What to do: Transcribe everything in the listing as written, and let no image into the copy.

Stored data:
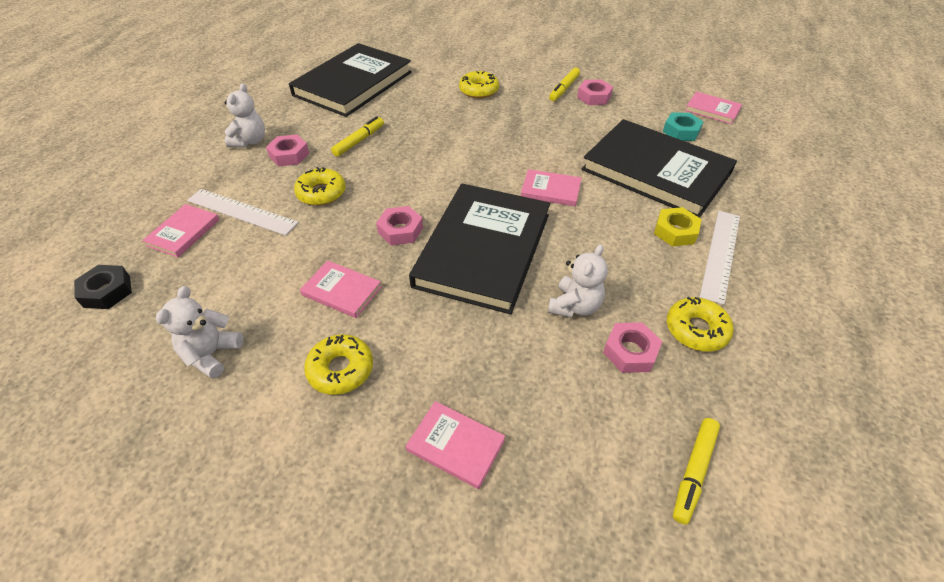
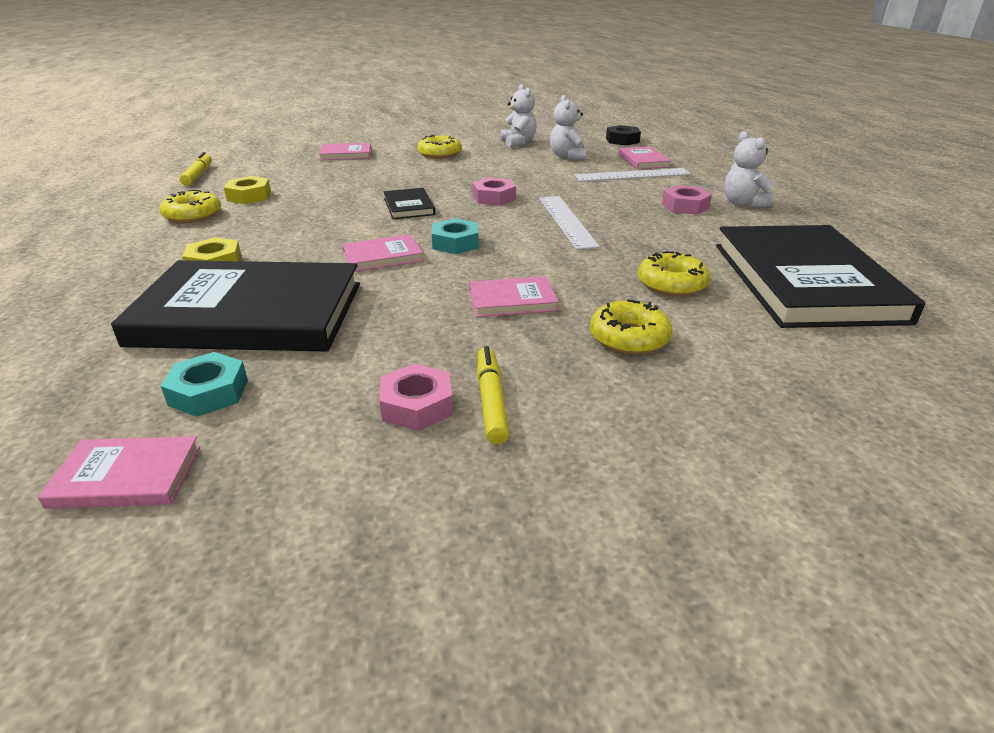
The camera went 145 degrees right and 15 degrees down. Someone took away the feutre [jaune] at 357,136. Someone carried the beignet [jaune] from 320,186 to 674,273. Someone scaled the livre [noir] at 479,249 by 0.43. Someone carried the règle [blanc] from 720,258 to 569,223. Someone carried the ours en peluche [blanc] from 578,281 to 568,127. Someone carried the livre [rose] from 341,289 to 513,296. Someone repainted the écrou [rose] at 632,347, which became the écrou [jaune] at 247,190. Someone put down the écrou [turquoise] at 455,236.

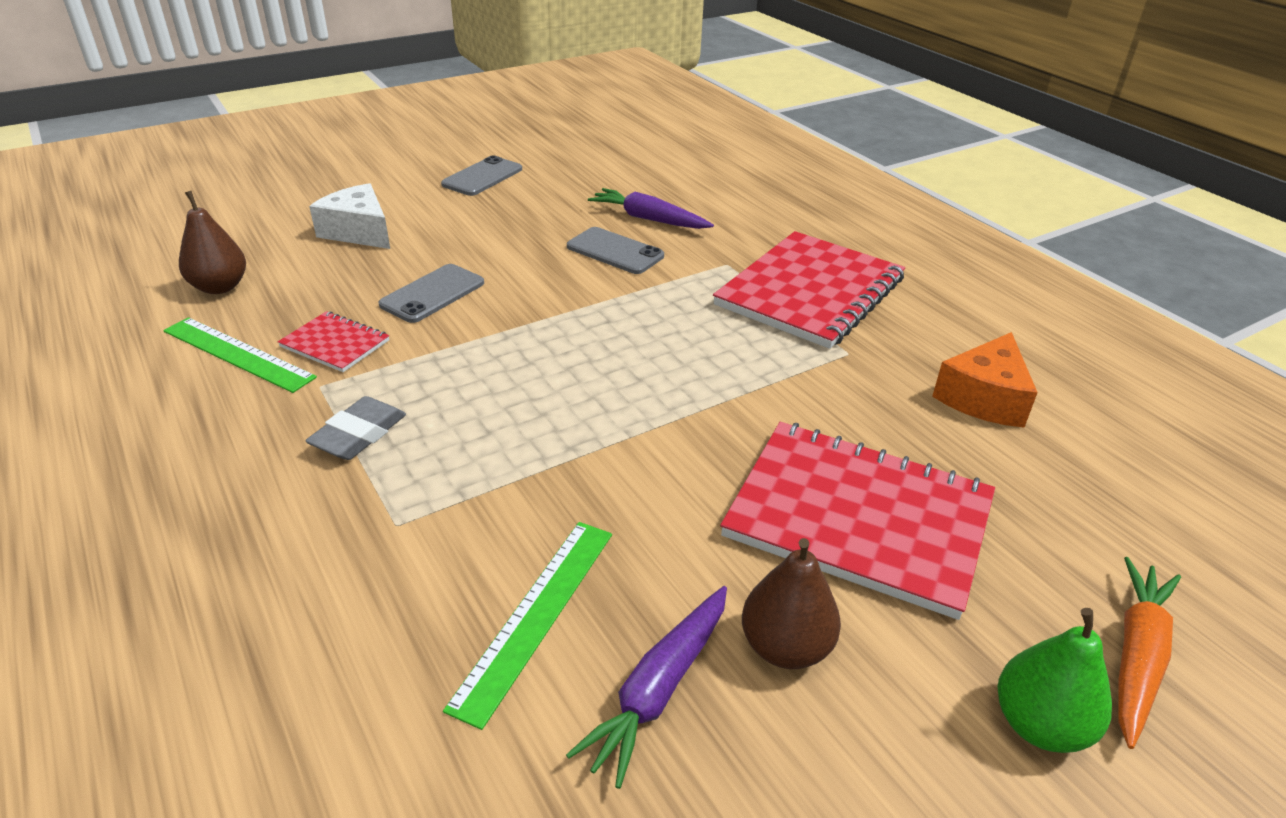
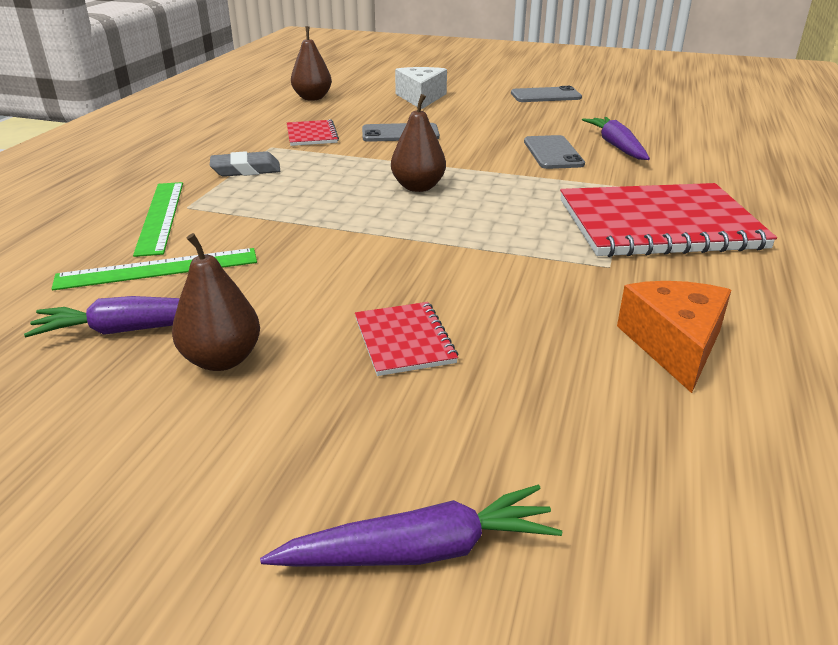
The camera went 50 degrees right and 5 degrees down. Someone carried the règle [vert] from 240,355 to 158,219. Someone rotated the fromage [orange] at 985,380 by 105 degrees clockwise. Someone scaled the carnet [rouge] at 857,521 by 0.46. Someone repainted the carotte [orange] at 1149,653, which became the carotte [violet] at 411,526. Someone took away the poire [vert] at 1055,680. Someone put down the poire [marron] at 418,143.

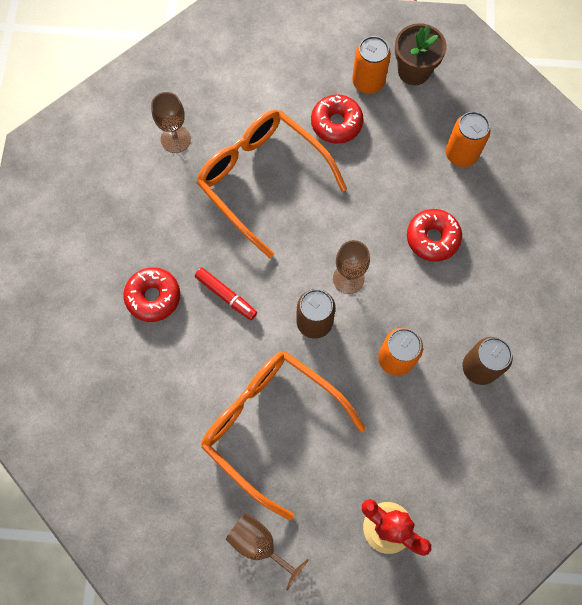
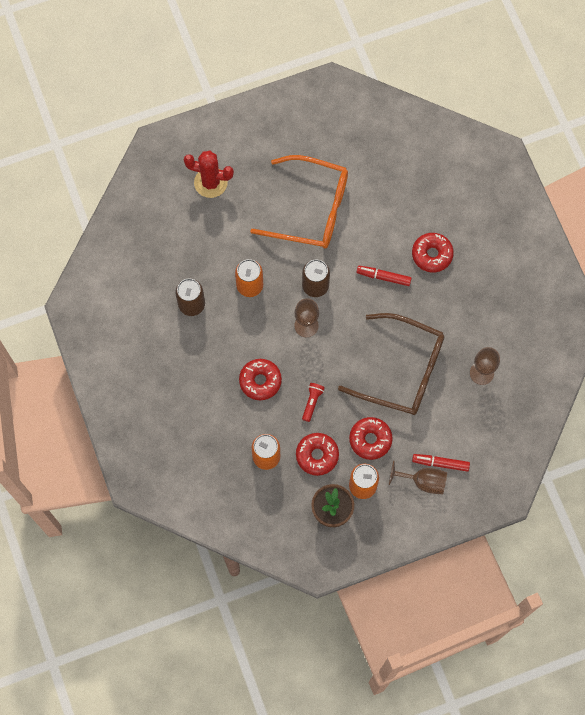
The camera went 155 degrees right and 0 degrees up. Someone repainted the lunettes [orange] at 272,183, which became the lunettes [marron] at 391,364. Someone carried the verre à pied [marron] from 267,551 to 418,477. Someone put down the lampe de poche [rouge] at 313,402. Someone put down the beignet [rouge] at 317,454. Someone put down the feutre [rouge] at 441,463.

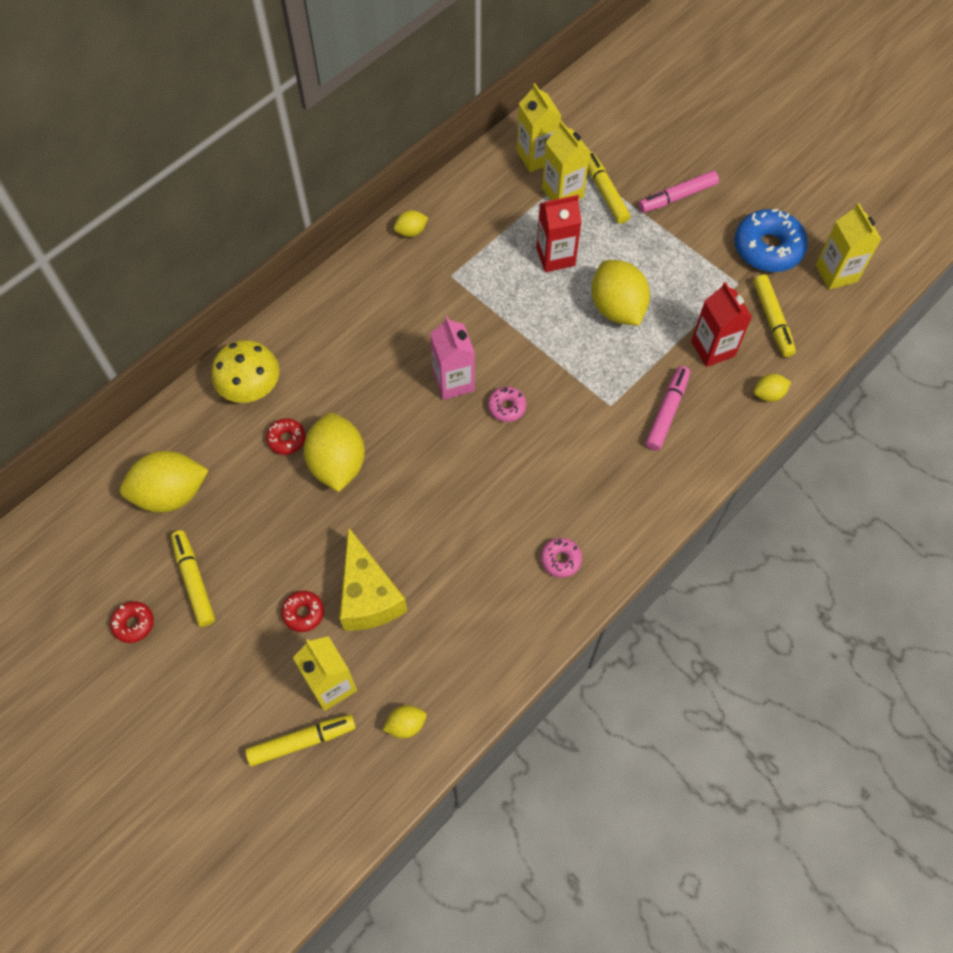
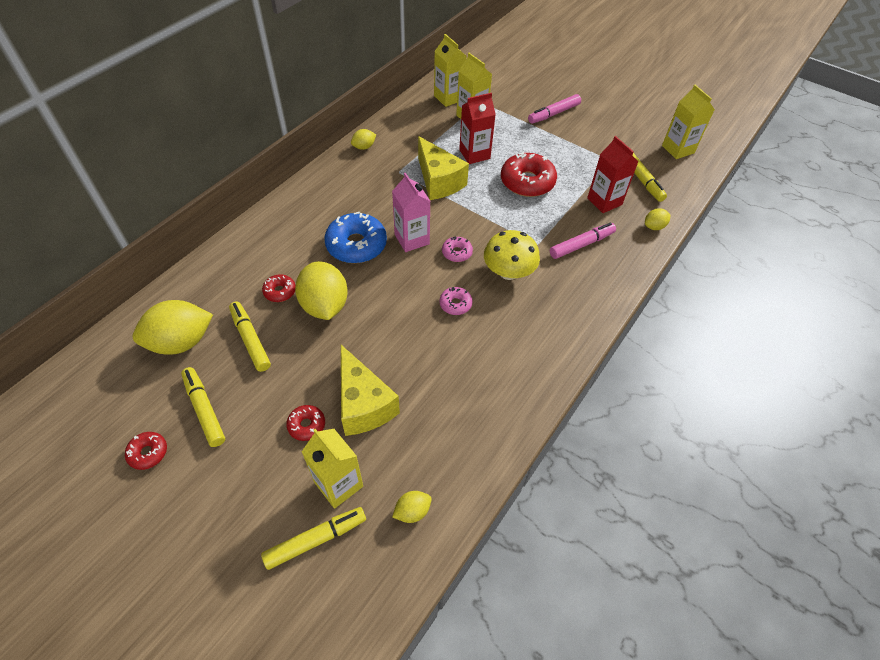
The camera went 10 degrees left and 10 degrees down. Someone carried the feutre [jaune] from 609,188 to 250,336. Someone carried the beignet [bleu] from 771,240 to 355,237. Someone swapped the citron [jaune] at 620,293 for the beignet [rouge] at 529,174. Someone carried the champignon [jaune] from 245,371 to 512,255. Someone rotated the feutre [rose] at 667,408 by 45 degrees clockwise. Someone carried the beignet [rose] from 561,558 to 456,301. Someone put down the fromage [jaune] at 443,168.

Your solution:
The camera went 145 degrees right and 15 degrees down. Someone took away the feutre [jaune] at 357,136. Someone carried the beignet [jaune] from 320,186 to 674,273. Someone scaled the livre [noir] at 479,249 by 0.43. Someone carried the règle [blanc] from 720,258 to 569,223. Someone carried the ours en peluche [blanc] from 578,281 to 568,127. Someone carried the livre [rose] from 341,289 to 513,296. Someone repainted the écrou [rose] at 632,347, which became the écrou [jaune] at 247,190. Someone put down the écrou [turquoise] at 455,236.

The camera went 50 degrees right and 5 degrees down. Someone carried the règle [vert] from 240,355 to 158,219. Someone rotated the fromage [orange] at 985,380 by 105 degrees clockwise. Someone scaled the carnet [rouge] at 857,521 by 0.46. Someone repainted the carotte [orange] at 1149,653, which became the carotte [violet] at 411,526. Someone took away the poire [vert] at 1055,680. Someone put down the poire [marron] at 418,143.

The camera went 155 degrees right and 0 degrees up. Someone repainted the lunettes [orange] at 272,183, which became the lunettes [marron] at 391,364. Someone carried the verre à pied [marron] from 267,551 to 418,477. Someone put down the lampe de poche [rouge] at 313,402. Someone put down the beignet [rouge] at 317,454. Someone put down the feutre [rouge] at 441,463.

The camera went 10 degrees left and 10 degrees down. Someone carried the feutre [jaune] from 609,188 to 250,336. Someone carried the beignet [bleu] from 771,240 to 355,237. Someone swapped the citron [jaune] at 620,293 for the beignet [rouge] at 529,174. Someone carried the champignon [jaune] from 245,371 to 512,255. Someone rotated the feutre [rose] at 667,408 by 45 degrees clockwise. Someone carried the beignet [rose] from 561,558 to 456,301. Someone put down the fromage [jaune] at 443,168.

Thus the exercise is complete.